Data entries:
--- START ---
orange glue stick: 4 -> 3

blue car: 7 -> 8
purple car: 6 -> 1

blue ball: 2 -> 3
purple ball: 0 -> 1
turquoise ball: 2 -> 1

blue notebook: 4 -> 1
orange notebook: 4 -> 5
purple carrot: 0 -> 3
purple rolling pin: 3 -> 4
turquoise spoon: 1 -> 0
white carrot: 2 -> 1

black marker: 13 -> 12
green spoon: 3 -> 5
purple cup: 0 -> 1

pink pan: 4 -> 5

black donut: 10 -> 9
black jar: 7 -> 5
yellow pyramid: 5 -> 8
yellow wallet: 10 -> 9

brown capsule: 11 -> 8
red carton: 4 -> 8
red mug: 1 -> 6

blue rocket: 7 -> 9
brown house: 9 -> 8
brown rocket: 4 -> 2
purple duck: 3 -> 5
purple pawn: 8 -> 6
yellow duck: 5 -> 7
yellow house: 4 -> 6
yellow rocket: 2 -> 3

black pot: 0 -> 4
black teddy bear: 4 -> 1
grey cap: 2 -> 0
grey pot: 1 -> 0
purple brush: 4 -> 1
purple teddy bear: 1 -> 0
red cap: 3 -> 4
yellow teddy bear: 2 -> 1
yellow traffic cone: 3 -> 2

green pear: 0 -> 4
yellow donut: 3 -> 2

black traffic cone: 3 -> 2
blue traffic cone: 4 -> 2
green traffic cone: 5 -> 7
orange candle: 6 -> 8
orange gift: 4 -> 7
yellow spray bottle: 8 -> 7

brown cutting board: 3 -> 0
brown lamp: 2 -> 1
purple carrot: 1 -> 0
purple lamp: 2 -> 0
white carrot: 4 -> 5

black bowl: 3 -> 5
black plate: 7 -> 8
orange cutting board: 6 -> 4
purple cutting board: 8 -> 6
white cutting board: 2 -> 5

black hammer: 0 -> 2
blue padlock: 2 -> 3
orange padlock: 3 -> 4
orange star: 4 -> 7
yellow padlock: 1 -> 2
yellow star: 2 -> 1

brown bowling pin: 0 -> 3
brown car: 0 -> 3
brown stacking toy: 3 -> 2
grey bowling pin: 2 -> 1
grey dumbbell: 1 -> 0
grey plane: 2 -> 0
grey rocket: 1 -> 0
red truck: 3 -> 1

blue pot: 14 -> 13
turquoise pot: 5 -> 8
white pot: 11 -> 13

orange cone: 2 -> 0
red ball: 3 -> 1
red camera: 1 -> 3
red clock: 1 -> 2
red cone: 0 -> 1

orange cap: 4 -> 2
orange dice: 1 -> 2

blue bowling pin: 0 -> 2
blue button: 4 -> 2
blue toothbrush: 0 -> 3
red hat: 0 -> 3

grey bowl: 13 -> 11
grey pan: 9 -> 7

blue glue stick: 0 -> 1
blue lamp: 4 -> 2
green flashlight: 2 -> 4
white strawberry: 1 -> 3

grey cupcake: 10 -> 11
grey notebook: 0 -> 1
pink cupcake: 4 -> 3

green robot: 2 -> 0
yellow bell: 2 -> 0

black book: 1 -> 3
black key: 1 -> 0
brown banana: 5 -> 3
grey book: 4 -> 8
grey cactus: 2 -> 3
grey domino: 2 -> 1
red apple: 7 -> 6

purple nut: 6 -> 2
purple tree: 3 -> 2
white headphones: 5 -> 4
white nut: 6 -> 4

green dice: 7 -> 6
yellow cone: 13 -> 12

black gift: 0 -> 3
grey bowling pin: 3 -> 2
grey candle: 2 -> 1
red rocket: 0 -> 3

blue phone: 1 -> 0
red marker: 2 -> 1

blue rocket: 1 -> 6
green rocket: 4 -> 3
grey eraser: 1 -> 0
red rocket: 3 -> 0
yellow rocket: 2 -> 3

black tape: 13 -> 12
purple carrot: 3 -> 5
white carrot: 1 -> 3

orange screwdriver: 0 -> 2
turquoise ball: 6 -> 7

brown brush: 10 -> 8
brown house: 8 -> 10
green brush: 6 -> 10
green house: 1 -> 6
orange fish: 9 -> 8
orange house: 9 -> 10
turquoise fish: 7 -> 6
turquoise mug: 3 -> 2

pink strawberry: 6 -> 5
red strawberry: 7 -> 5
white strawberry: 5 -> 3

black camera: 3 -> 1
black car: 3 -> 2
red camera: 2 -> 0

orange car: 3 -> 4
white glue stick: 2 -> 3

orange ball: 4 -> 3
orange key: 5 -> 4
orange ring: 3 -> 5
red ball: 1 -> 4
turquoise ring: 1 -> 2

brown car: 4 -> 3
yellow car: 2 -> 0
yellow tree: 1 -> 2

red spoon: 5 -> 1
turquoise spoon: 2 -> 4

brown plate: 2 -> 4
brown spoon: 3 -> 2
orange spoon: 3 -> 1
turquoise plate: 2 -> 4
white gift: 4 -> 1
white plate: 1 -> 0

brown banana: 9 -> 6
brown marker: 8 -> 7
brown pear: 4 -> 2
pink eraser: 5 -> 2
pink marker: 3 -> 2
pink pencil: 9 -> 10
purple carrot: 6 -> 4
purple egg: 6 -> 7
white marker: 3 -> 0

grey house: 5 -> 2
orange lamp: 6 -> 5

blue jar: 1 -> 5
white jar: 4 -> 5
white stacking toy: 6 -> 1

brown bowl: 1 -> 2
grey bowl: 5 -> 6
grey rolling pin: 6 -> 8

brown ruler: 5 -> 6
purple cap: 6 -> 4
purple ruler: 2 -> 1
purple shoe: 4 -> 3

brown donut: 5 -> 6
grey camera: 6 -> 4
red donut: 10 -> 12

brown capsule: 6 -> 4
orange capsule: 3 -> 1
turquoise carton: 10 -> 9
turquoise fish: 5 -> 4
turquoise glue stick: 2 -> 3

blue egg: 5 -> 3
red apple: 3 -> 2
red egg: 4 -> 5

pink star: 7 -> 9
--- END ---
* Work instructions: Each entry shown above should be copied out exactly.

* Task output:
orange glue stick: 4 -> 3

blue car: 7 -> 8
purple car: 6 -> 1

blue ball: 2 -> 3
purple ball: 0 -> 1
turquoise ball: 2 -> 1

blue notebook: 4 -> 1
orange notebook: 4 -> 5
purple carrot: 0 -> 3
purple rolling pin: 3 -> 4
turquoise spoon: 1 -> 0
white carrot: 2 -> 1

black marker: 13 -> 12
green spoon: 3 -> 5
purple cup: 0 -> 1

pink pan: 4 -> 5

black donut: 10 -> 9
black jar: 7 -> 5
yellow pyramid: 5 -> 8
yellow wallet: 10 -> 9

brown capsule: 11 -> 8
red carton: 4 -> 8
red mug: 1 -> 6

blue rocket: 7 -> 9
brown house: 9 -> 8
brown rocket: 4 -> 2
purple duck: 3 -> 5
purple pawn: 8 -> 6
yellow duck: 5 -> 7
yellow house: 4 -> 6
yellow rocket: 2 -> 3

black pot: 0 -> 4
black teddy bear: 4 -> 1
grey cap: 2 -> 0
grey pot: 1 -> 0
purple brush: 4 -> 1
purple teddy bear: 1 -> 0
red cap: 3 -> 4
yellow teddy bear: 2 -> 1
yellow traffic cone: 3 -> 2

green pear: 0 -> 4
yellow donut: 3 -> 2

black traffic cone: 3 -> 2
blue traffic cone: 4 -> 2
green traffic cone: 5 -> 7
orange candle: 6 -> 8
orange gift: 4 -> 7
yellow spray bottle: 8 -> 7

brown cutting board: 3 -> 0
brown lamp: 2 -> 1
purple carrot: 1 -> 0
purple lamp: 2 -> 0
white carrot: 4 -> 5

black bowl: 3 -> 5
black plate: 7 -> 8
orange cutting board: 6 -> 4
purple cutting board: 8 -> 6
white cutting board: 2 -> 5

black hammer: 0 -> 2
blue padlock: 2 -> 3
orange padlock: 3 -> 4
orange star: 4 -> 7
yellow padlock: 1 -> 2
yellow star: 2 -> 1

brown bowling pin: 0 -> 3
brown car: 0 -> 3
brown stacking toy: 3 -> 2
grey bowling pin: 2 -> 1
grey dumbbell: 1 -> 0
grey plane: 2 -> 0
grey rocket: 1 -> 0
red truck: 3 -> 1

blue pot: 14 -> 13
turquoise pot: 5 -> 8
white pot: 11 -> 13

orange cone: 2 -> 0
red ball: 3 -> 1
red camera: 1 -> 3
red clock: 1 -> 2
red cone: 0 -> 1

orange cap: 4 -> 2
orange dice: 1 -> 2

blue bowling pin: 0 -> 2
blue button: 4 -> 2
blue toothbrush: 0 -> 3
red hat: 0 -> 3

grey bowl: 13 -> 11
grey pan: 9 -> 7

blue glue stick: 0 -> 1
blue lamp: 4 -> 2
green flashlight: 2 -> 4
white strawberry: 1 -> 3

grey cupcake: 10 -> 11
grey notebook: 0 -> 1
pink cupcake: 4 -> 3

green robot: 2 -> 0
yellow bell: 2 -> 0

black book: 1 -> 3
black key: 1 -> 0
brown banana: 5 -> 3
grey book: 4 -> 8
grey cactus: 2 -> 3
grey domino: 2 -> 1
red apple: 7 -> 6

purple nut: 6 -> 2
purple tree: 3 -> 2
white headphones: 5 -> 4
white nut: 6 -> 4

green dice: 7 -> 6
yellow cone: 13 -> 12

black gift: 0 -> 3
grey bowling pin: 3 -> 2
grey candle: 2 -> 1
red rocket: 0 -> 3

blue phone: 1 -> 0
red marker: 2 -> 1

blue rocket: 1 -> 6
green rocket: 4 -> 3
grey eraser: 1 -> 0
red rocket: 3 -> 0
yellow rocket: 2 -> 3

black tape: 13 -> 12
purple carrot: 3 -> 5
white carrot: 1 -> 3

orange screwdriver: 0 -> 2
turquoise ball: 6 -> 7

brown brush: 10 -> 8
brown house: 8 -> 10
green brush: 6 -> 10
green house: 1 -> 6
orange fish: 9 -> 8
orange house: 9 -> 10
turquoise fish: 7 -> 6
turquoise mug: 3 -> 2

pink strawberry: 6 -> 5
red strawberry: 7 -> 5
white strawberry: 5 -> 3

black camera: 3 -> 1
black car: 3 -> 2
red camera: 2 -> 0

orange car: 3 -> 4
white glue stick: 2 -> 3

orange ball: 4 -> 3
orange key: 5 -> 4
orange ring: 3 -> 5
red ball: 1 -> 4
turquoise ring: 1 -> 2

brown car: 4 -> 3
yellow car: 2 -> 0
yellow tree: 1 -> 2

red spoon: 5 -> 1
turquoise spoon: 2 -> 4

brown plate: 2 -> 4
brown spoon: 3 -> 2
orange spoon: 3 -> 1
turquoise plate: 2 -> 4
white gift: 4 -> 1
white plate: 1 -> 0

brown banana: 9 -> 6
brown marker: 8 -> 7
brown pear: 4 -> 2
pink eraser: 5 -> 2
pink marker: 3 -> 2
pink pencil: 9 -> 10
purple carrot: 6 -> 4
purple egg: 6 -> 7
white marker: 3 -> 0

grey house: 5 -> 2
orange lamp: 6 -> 5

blue jar: 1 -> 5
white jar: 4 -> 5
white stacking toy: 6 -> 1

brown bowl: 1 -> 2
grey bowl: 5 -> 6
grey rolling pin: 6 -> 8

brown ruler: 5 -> 6
purple cap: 6 -> 4
purple ruler: 2 -> 1
purple shoe: 4 -> 3

brown donut: 5 -> 6
grey camera: 6 -> 4
red donut: 10 -> 12

brown capsule: 6 -> 4
orange capsule: 3 -> 1
turquoise carton: 10 -> 9
turquoise fish: 5 -> 4
turquoise glue stick: 2 -> 3

blue egg: 5 -> 3
red apple: 3 -> 2
red egg: 4 -> 5

pink star: 7 -> 9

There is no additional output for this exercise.